== Action item ==
Report, in full, each line of the material below in which the string "right" occurs.
###
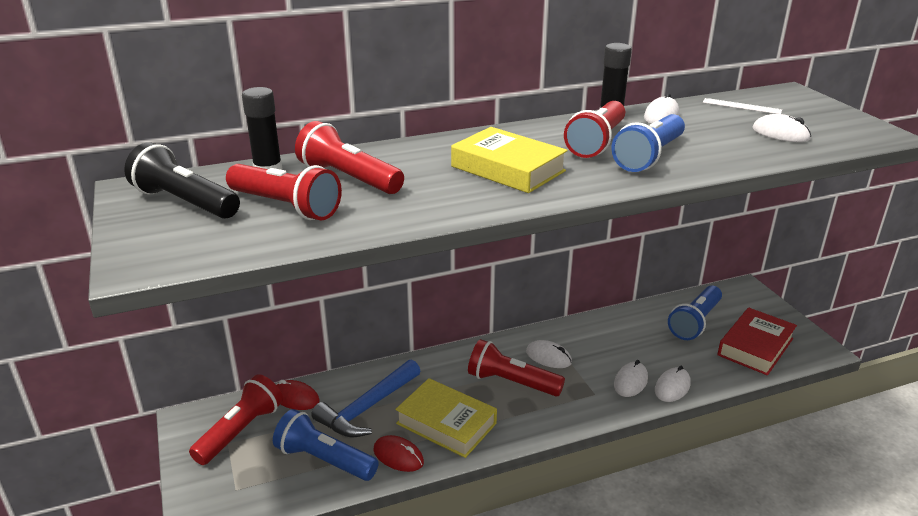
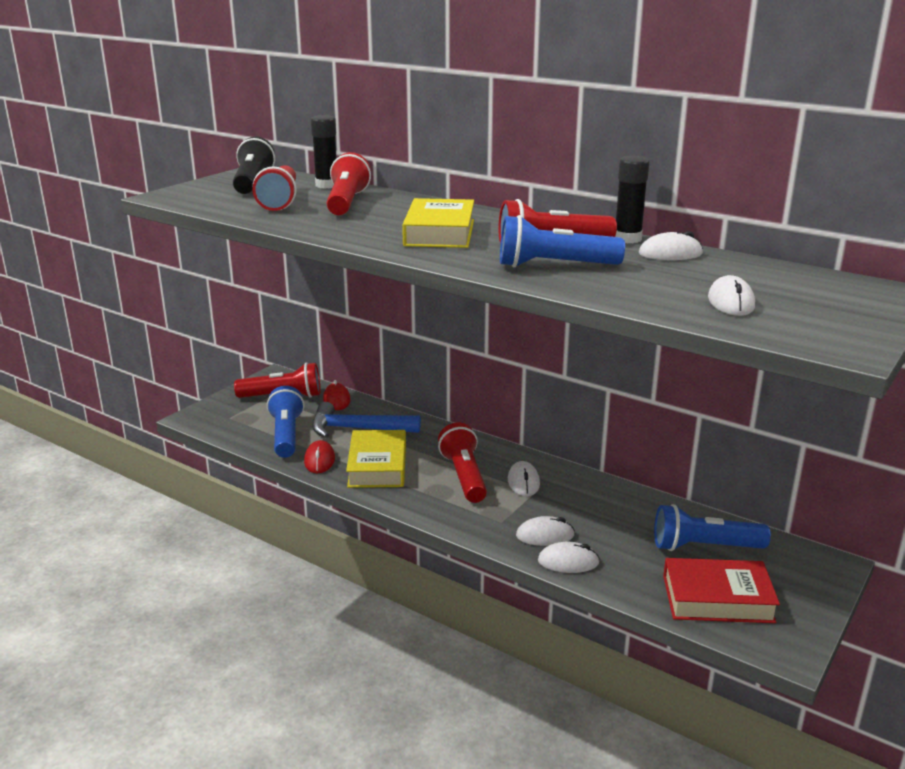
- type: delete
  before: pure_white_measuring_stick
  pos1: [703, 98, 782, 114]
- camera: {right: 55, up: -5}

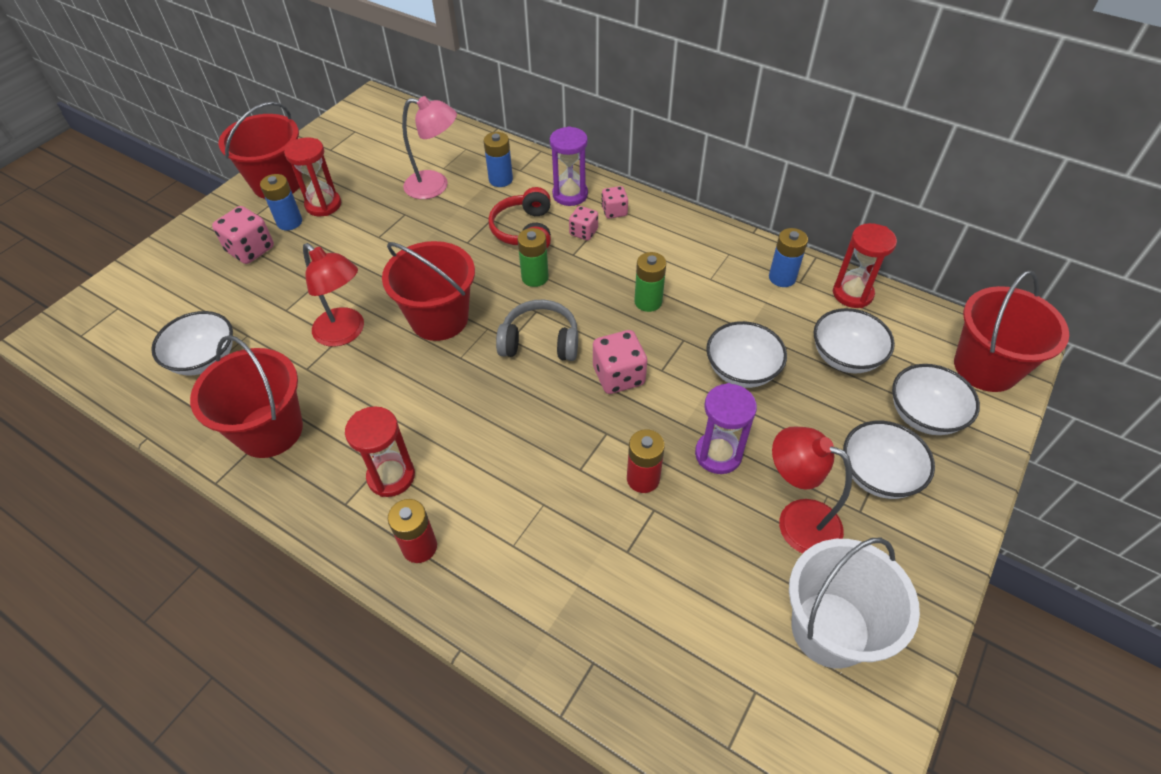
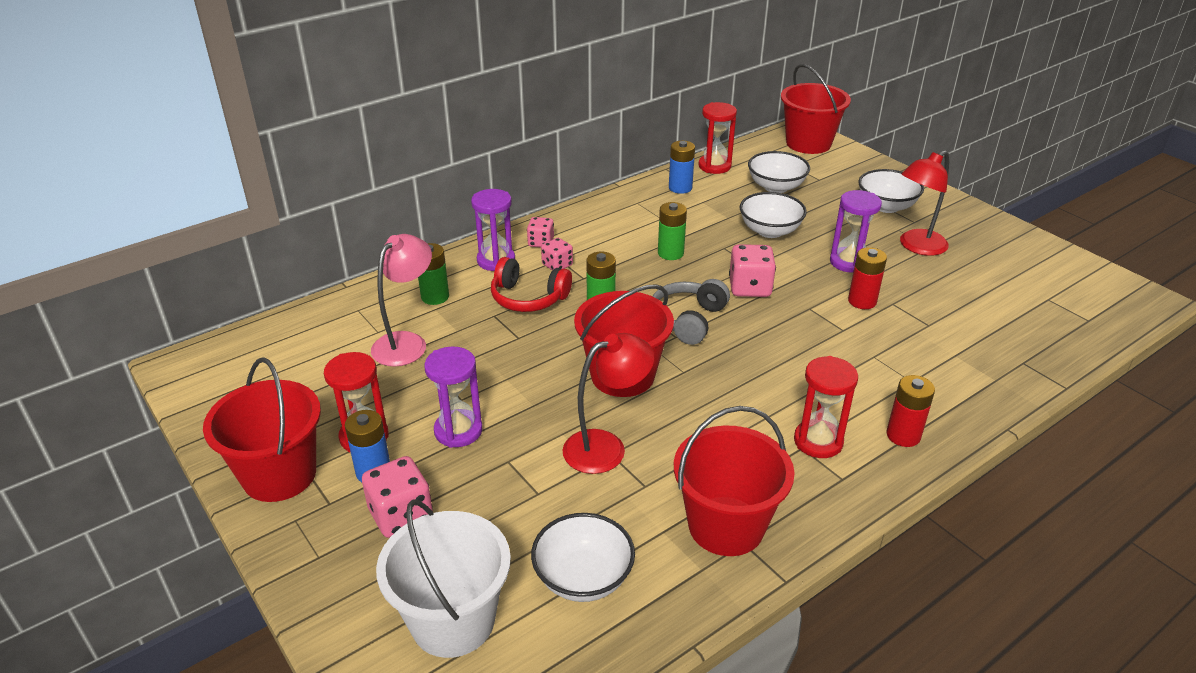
- type: recolor
  before: blue_AA_battery
  after: green_AA_battery
  pos1: [484, 132, 513, 187]
  pos2: [418, 243, 449, 305]
- type: delete
  before: pure_white_deep_dish
  pos1: [892, 364, 980, 435]
- type: move
  before: pure_white_pail
  pos1: [789, 538, 920, 668]
  pos2: [376, 499, 511, 658]
- type: insert
  after: royal_purple_sandglass
  pos2: [424, 346, 482, 448]
- camera: {right: -70, up: -15}

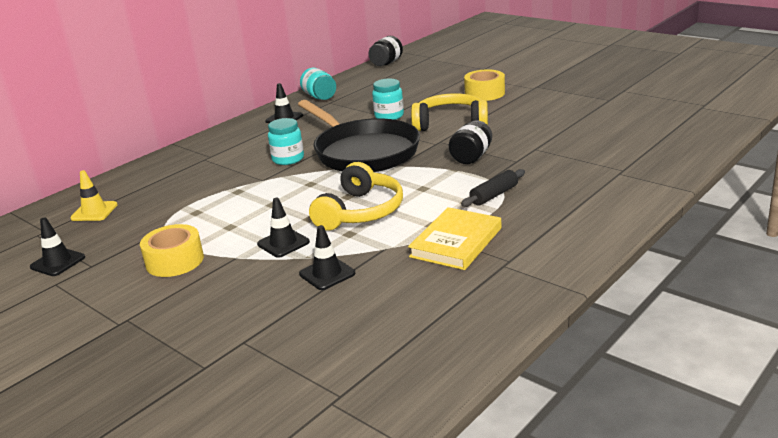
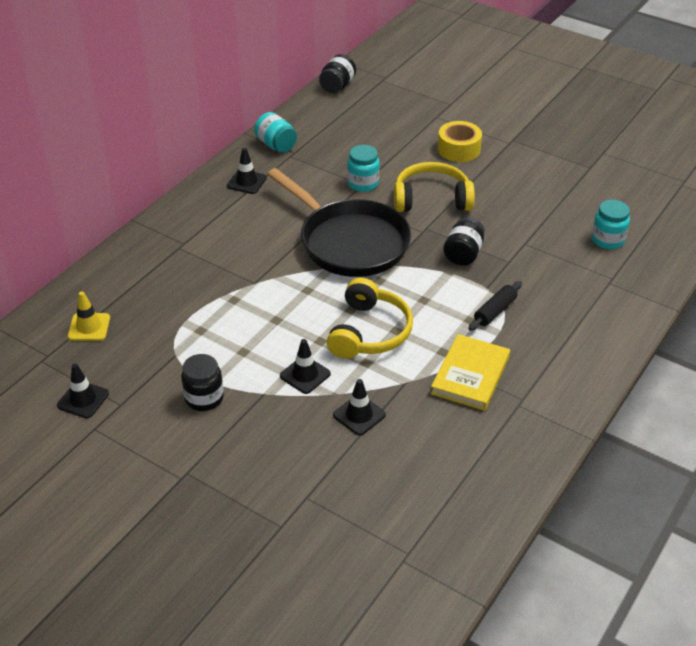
- type: move
  before: turquoise_preserve_jar
  pos1: [268, 118, 304, 165]
  pos2: [592, 200, 630, 249]
- type: replace
  before: golden_tape
  after: ebony_preserve_jar
  pos1: [140, 224, 204, 277]
  pos2: [181, 354, 224, 411]
- camera: {right: -10, up: 15}

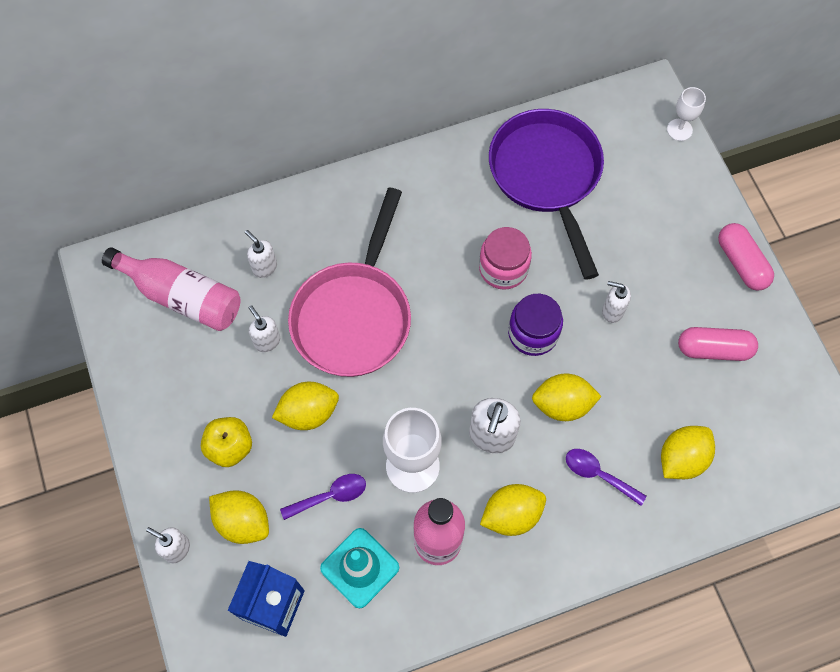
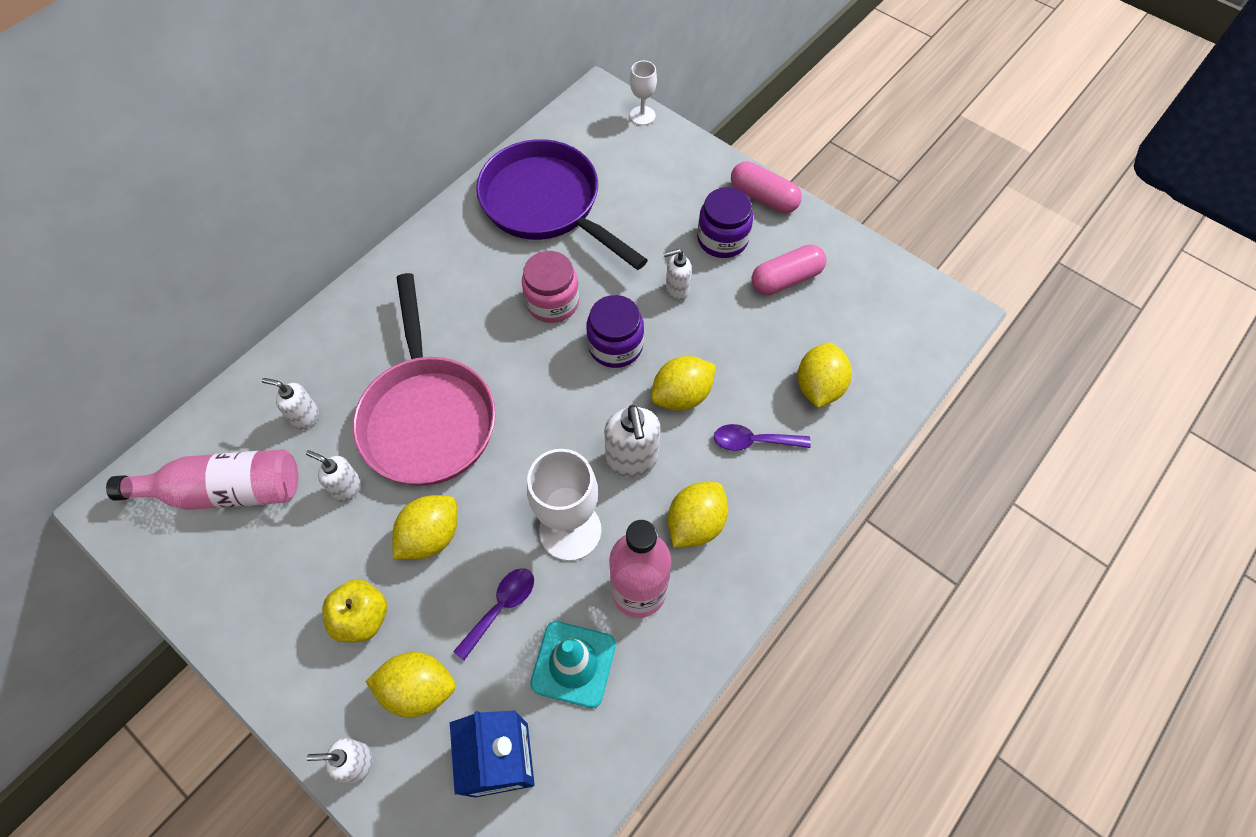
- type: insert
  after: royal_purple_preserve_jar
  pos2: [697, 187, 753, 258]
- camera: {right: -30, up: -5}

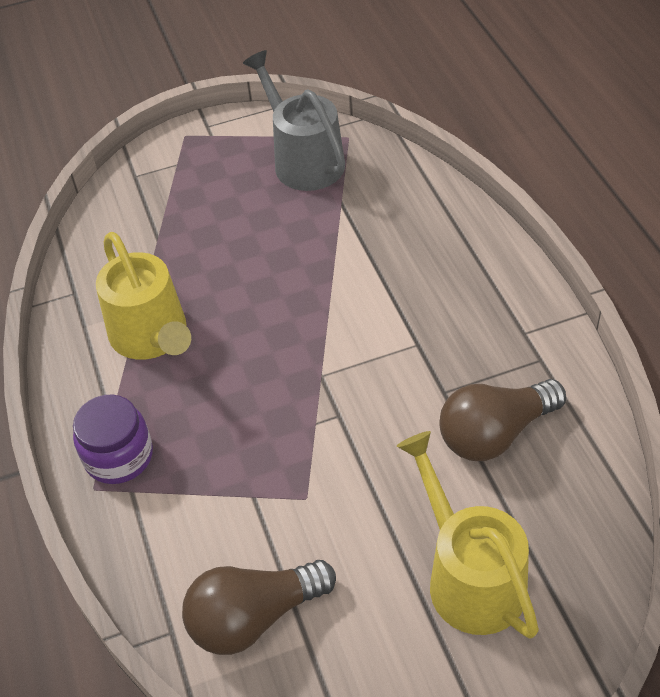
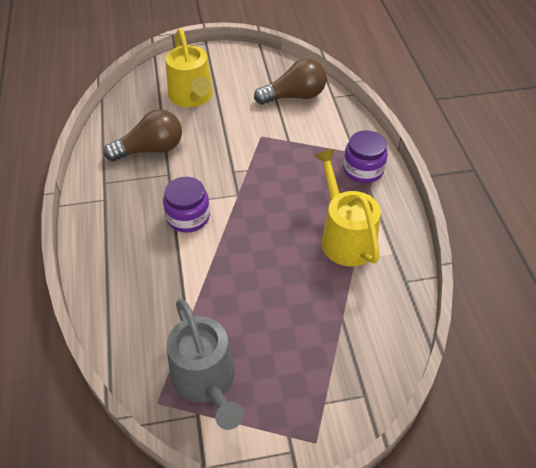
- type: insert
  after: royal_purple_preserve_jar
  pos2: [163, 177, 210, 233]
- camera: {right: -175, up: 0}

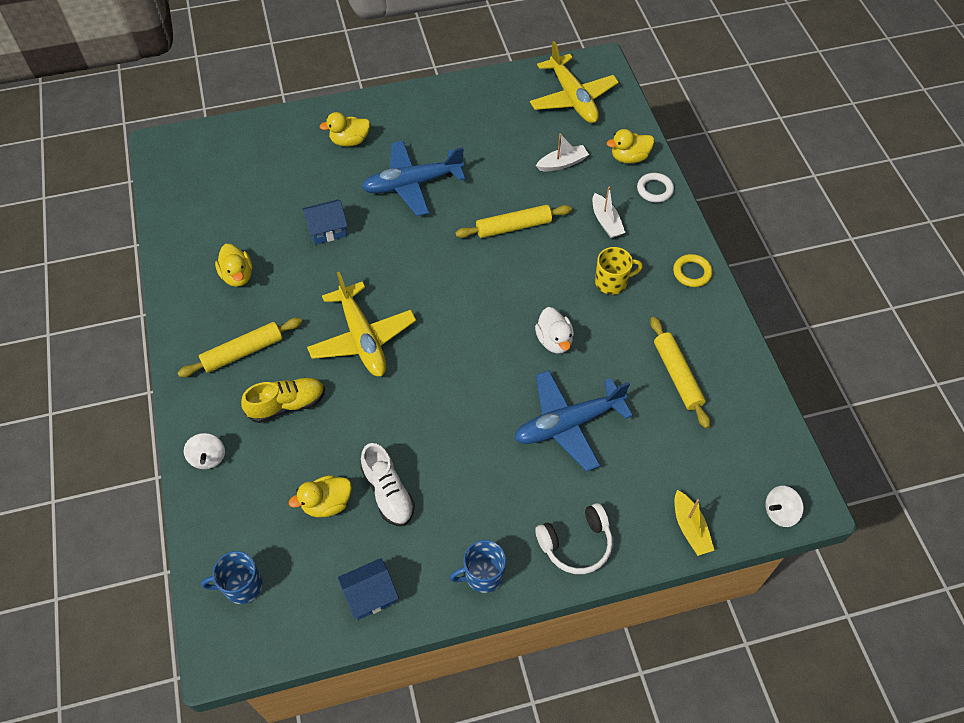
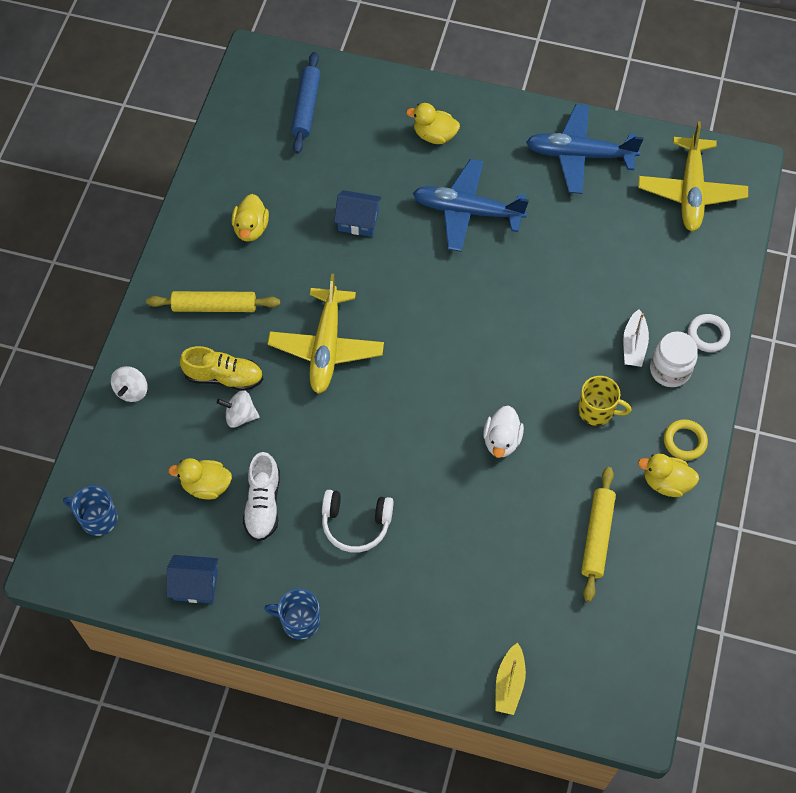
- type: move
  before: golden_toy_duck
  pos1: [607, 129, 654, 164]
  pos2: [638, 454, 699, 497]
- type: delete
  before: pure_white_toy_boat
  pos1: [536, 133, 589, 171]
- type: delete
  before: golden_dough_roller
  pos1: [455, 205, 572, 238]
- type: move
  before: blue_plane
  pos1: [514, 370, 633, 471]
  pos2: [526, 104, 643, 194]
- type: move
  before: pure_white_toy_top
  pos1: [765, 486, 804, 527]
  pos2: [217, 390, 260, 428]
- type: move
  before: pure_white_headset
  pos1: [535, 503, 613, 574]
  pos2: [322, 490, 393, 553]
- type: insert
  after: blue_dough_roller
  pos2: [291, 52, 321, 154]
- type: insert
  after: pure_white_preserve_jar
  pos2: [650, 332, 698, 387]
- camera: {right: 30, up: 5}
###
== Answer box ==
- camera: {right: 55, up: -5}
- camera: {right: -70, up: -15}
- camera: {right: -10, up: 15}
- camera: {right: -30, up: -5}
- camera: {right: -175, up: 0}
- camera: {right: 30, up: 5}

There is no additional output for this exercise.